▶ Exercise goal
Copy every line of the records exactly, without including the images.

▶ Entries supplied
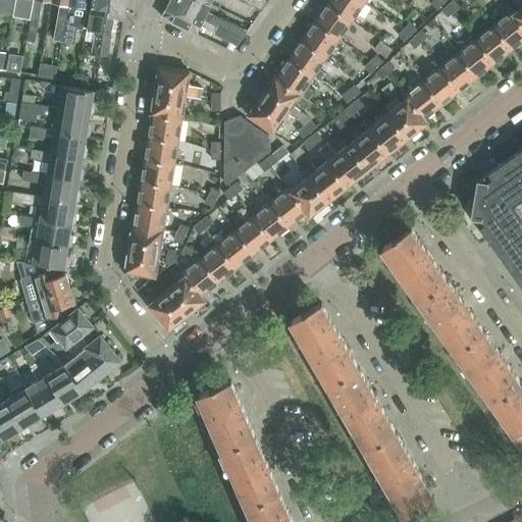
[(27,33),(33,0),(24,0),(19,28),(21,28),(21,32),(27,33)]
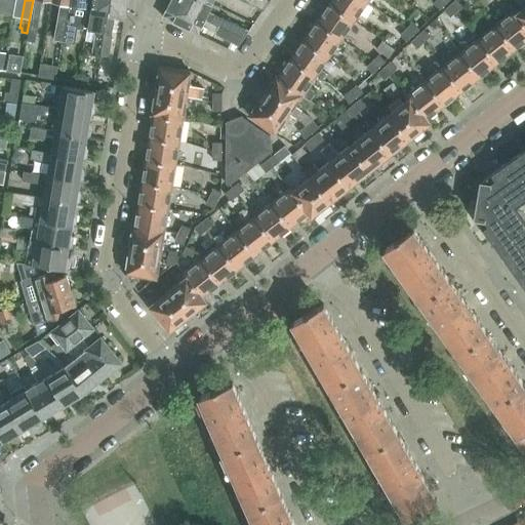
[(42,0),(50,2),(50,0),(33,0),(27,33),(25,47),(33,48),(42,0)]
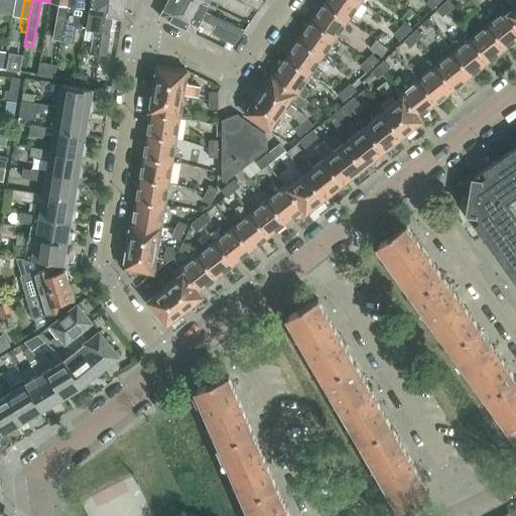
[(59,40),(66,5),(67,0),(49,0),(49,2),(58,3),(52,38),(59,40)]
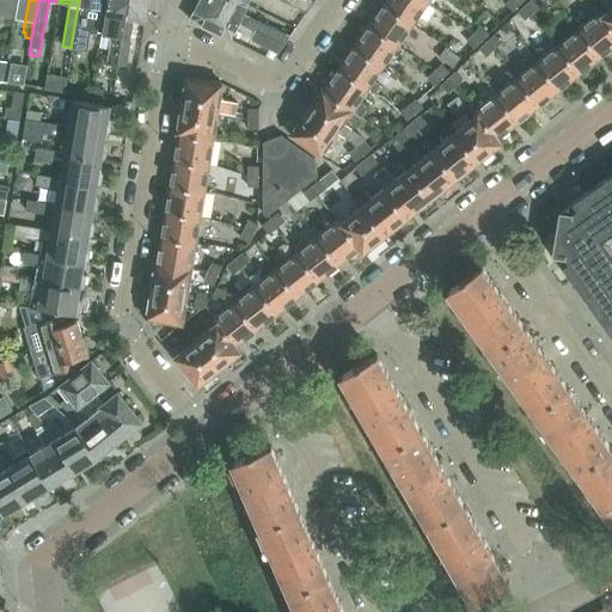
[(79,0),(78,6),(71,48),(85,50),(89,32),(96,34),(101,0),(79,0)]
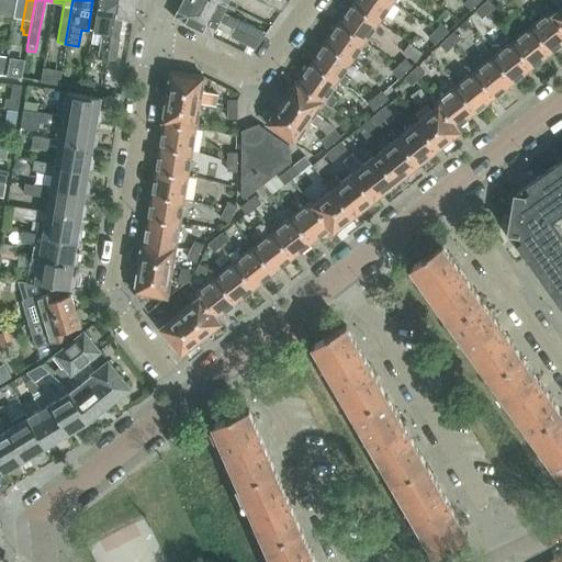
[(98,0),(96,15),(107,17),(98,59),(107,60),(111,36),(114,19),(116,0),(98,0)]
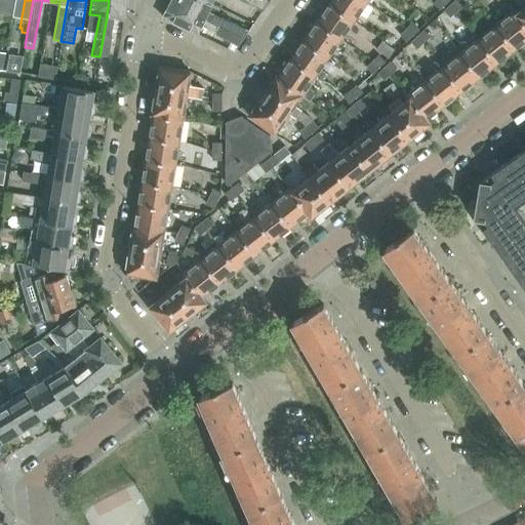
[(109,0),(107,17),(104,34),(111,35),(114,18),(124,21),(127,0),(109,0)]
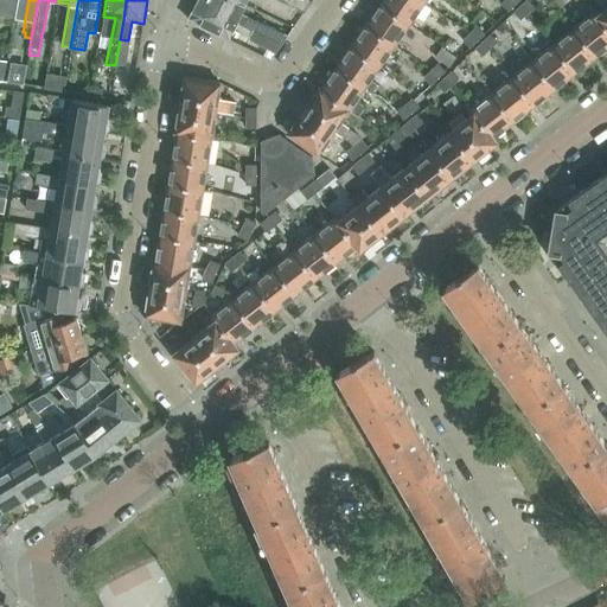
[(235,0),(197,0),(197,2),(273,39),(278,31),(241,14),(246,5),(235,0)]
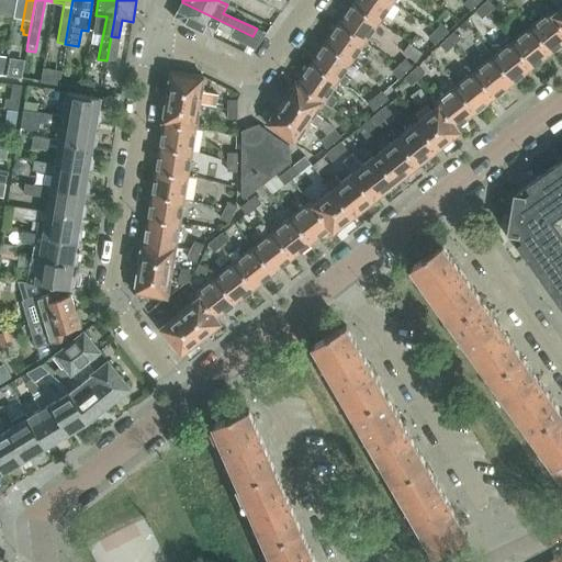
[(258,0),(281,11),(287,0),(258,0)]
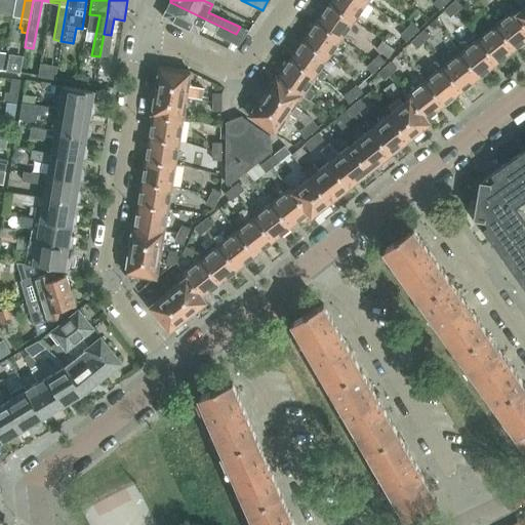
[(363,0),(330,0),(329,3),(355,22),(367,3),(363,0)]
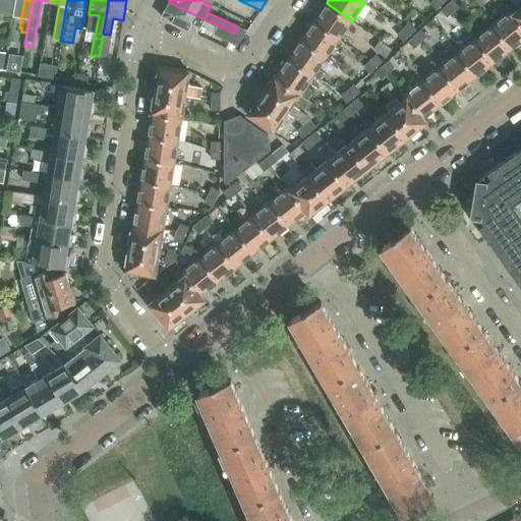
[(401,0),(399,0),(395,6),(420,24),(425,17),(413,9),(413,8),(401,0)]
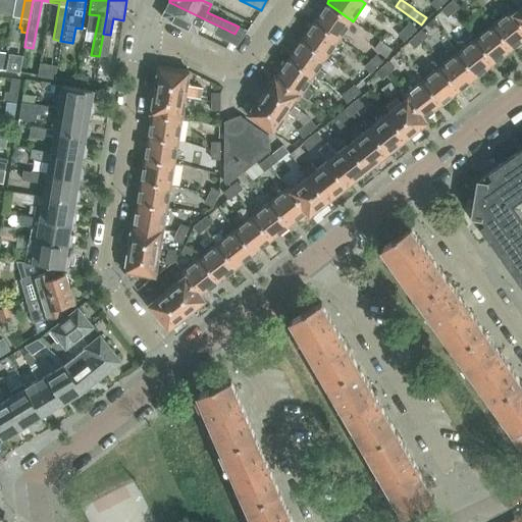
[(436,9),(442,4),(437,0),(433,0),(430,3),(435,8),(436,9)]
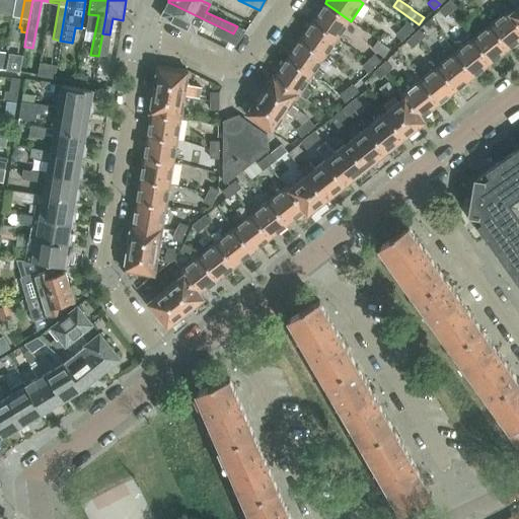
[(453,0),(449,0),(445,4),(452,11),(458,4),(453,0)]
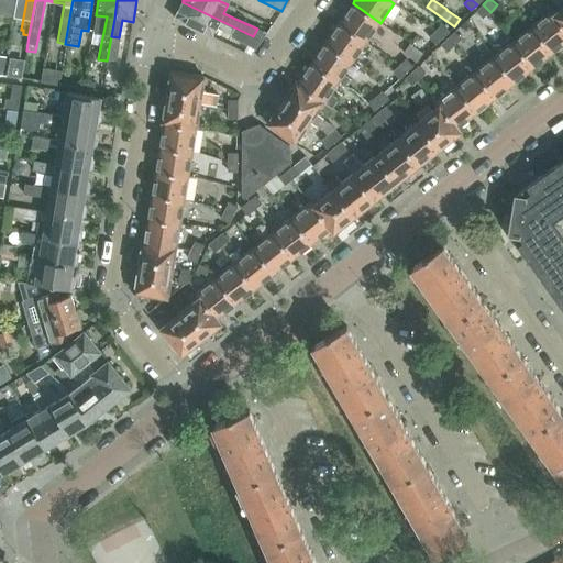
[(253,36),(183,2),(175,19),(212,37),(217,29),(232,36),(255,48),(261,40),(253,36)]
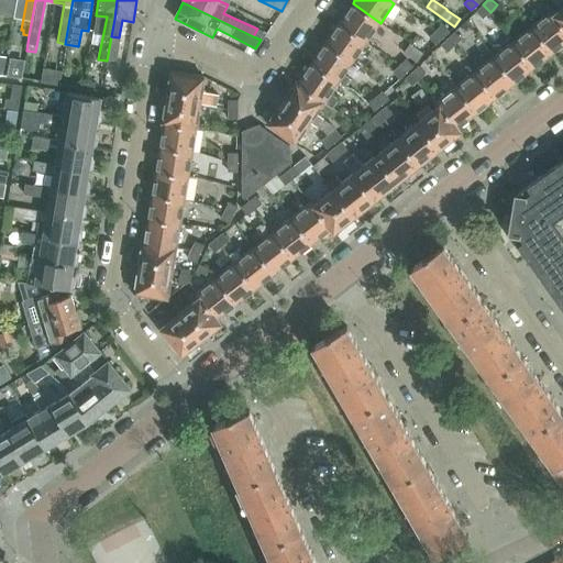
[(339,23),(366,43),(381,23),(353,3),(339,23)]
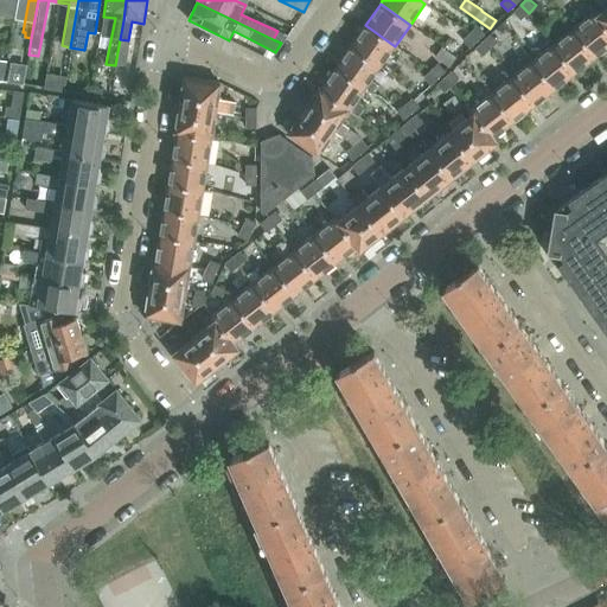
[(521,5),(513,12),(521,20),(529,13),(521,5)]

▶ Reply
[(27,33),(33,0),(24,0),(19,28),(21,28),(21,32),(27,33)]
[(42,0),(50,2),(50,0),(33,0),(27,33),(25,47),(33,48),(42,0)]
[(59,40),(66,5),(67,0),(49,0),(49,2),(58,3),(52,38),(59,40)]
[(79,0),(78,6),(71,48),(85,50),(89,32),(96,34),(101,0),(79,0)]
[(98,0),(96,15),(107,17),(98,59),(107,60),(111,36),(114,19),(116,0),(98,0)]
[(109,0),(107,17),(104,34),(111,35),(114,18),(124,21),(127,0),(109,0)]
[(235,0),(197,0),(197,2),(273,39),(278,31),(241,14),(246,5),(235,0)]
[(258,0),(281,11),(287,0),(258,0)]
[(363,0),(330,0),(329,3),(355,22),(367,3),(363,0)]
[(401,0),(399,0),(395,6),(420,24),(425,17),(413,9),(413,8),(401,0)]
[(436,9),(442,4),(437,0),(433,0),(430,3),(435,8),(436,9)]
[(453,0),(449,0),(445,4),(452,11),(458,4),(453,0)]
[(253,36),(183,2),(175,19),(212,37),(217,29),(232,36),(255,48),(261,40),(253,36)]
[(339,23),(366,43),(381,23),(353,3),(339,23)]
[(521,5),(513,12),(521,20),(529,13),(521,5)]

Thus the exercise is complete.